#### Aim
Pick out every line of the records that contains the string "time", treating uppercase and lowercase as different.

#### Stored records
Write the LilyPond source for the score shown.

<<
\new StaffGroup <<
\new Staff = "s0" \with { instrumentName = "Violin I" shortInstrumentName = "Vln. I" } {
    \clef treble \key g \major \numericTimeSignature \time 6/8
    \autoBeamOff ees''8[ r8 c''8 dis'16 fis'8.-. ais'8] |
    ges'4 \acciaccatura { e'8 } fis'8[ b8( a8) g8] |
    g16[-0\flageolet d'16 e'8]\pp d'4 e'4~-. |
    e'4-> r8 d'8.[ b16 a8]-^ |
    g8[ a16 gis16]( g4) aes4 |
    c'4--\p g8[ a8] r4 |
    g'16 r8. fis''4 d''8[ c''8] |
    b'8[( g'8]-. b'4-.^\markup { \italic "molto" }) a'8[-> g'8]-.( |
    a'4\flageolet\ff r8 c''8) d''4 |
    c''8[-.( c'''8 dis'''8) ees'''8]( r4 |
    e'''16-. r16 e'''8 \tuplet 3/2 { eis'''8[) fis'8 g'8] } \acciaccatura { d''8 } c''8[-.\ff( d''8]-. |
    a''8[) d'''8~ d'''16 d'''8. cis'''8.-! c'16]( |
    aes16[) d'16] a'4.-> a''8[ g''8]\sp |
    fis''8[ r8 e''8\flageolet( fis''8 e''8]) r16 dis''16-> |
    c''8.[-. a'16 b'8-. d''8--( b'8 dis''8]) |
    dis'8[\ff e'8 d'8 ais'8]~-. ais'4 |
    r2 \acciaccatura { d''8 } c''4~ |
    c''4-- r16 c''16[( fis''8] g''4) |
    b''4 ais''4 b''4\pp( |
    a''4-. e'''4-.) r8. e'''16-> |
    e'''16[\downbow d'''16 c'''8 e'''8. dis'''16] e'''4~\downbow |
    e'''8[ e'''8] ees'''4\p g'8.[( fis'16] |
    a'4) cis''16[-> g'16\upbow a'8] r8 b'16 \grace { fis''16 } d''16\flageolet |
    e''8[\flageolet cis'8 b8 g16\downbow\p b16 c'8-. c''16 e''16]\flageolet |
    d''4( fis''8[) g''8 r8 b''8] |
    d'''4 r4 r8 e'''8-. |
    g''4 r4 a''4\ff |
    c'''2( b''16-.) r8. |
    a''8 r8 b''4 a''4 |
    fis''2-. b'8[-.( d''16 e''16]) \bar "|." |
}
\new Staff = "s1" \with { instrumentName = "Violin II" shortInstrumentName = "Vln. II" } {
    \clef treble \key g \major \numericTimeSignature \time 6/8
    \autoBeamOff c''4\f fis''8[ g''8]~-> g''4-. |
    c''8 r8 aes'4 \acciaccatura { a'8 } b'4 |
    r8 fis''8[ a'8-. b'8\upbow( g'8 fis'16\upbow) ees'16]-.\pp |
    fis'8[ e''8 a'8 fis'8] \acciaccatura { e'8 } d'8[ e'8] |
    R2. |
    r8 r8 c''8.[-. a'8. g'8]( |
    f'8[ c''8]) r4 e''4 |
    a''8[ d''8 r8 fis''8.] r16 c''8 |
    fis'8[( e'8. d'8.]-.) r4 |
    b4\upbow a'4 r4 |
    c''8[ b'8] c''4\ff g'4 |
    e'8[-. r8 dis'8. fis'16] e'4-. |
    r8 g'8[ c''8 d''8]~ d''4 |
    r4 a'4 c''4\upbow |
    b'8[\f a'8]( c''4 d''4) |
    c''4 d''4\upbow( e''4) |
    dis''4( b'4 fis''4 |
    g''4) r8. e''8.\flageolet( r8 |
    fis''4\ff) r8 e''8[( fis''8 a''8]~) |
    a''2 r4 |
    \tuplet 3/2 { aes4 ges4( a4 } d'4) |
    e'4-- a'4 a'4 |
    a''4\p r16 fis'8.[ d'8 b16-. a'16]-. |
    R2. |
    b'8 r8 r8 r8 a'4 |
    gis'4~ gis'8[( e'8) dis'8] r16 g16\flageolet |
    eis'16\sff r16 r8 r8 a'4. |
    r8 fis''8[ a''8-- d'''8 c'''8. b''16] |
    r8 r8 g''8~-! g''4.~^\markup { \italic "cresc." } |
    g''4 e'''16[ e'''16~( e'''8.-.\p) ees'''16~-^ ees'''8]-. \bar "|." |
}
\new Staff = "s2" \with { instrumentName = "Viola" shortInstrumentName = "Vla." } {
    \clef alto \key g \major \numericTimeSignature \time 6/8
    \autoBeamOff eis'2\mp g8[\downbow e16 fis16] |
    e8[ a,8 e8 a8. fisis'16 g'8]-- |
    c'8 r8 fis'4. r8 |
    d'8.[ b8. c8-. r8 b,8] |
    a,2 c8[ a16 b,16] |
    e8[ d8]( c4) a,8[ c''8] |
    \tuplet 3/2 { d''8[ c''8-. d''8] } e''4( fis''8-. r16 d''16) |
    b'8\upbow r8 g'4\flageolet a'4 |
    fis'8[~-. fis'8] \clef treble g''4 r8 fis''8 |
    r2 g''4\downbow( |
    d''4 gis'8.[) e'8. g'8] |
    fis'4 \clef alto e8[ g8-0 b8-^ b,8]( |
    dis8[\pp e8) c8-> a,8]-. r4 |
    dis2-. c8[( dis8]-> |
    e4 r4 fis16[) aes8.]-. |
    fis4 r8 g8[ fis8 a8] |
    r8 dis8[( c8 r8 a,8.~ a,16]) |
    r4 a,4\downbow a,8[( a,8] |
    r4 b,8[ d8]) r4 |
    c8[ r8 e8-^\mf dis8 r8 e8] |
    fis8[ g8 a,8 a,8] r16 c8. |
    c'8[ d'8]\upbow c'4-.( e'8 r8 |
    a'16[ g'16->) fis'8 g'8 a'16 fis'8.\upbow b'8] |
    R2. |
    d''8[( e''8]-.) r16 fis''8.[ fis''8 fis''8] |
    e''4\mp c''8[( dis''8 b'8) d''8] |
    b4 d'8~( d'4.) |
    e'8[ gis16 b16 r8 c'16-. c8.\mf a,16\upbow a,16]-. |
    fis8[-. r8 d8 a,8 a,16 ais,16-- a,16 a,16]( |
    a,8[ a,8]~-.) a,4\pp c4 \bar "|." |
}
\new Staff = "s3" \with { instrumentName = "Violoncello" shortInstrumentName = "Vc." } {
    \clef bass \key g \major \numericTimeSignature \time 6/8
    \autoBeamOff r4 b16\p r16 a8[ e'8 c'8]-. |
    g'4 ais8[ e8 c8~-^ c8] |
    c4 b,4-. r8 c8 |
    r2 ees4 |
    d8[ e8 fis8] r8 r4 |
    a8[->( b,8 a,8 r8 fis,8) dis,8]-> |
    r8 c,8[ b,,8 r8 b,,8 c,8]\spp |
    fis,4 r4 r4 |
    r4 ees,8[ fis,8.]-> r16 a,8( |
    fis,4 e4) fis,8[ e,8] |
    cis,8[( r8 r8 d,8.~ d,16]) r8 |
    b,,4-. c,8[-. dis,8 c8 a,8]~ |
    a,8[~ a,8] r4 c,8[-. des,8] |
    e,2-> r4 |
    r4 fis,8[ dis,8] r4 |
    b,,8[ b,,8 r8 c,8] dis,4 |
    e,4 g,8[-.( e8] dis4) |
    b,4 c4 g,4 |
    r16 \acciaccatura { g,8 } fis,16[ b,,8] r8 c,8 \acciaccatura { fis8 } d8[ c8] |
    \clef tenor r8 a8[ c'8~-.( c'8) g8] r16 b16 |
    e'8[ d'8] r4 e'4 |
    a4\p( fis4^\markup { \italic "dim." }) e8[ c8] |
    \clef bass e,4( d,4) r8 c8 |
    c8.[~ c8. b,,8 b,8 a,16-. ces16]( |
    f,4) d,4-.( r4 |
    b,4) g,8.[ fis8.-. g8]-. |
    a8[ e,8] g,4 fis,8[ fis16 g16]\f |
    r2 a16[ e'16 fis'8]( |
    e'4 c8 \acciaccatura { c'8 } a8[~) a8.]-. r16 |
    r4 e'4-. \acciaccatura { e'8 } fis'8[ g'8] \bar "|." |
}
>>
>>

#### Response to the exercise
    \clef treble \key g \major \numericTimeSignature \time 6/8
    \clef treble \key g \major \numericTimeSignature \time 6/8
    \clef alto \key g \major \numericTimeSignature \time 6/8
    \clef bass \key g \major \numericTimeSignature \time 6/8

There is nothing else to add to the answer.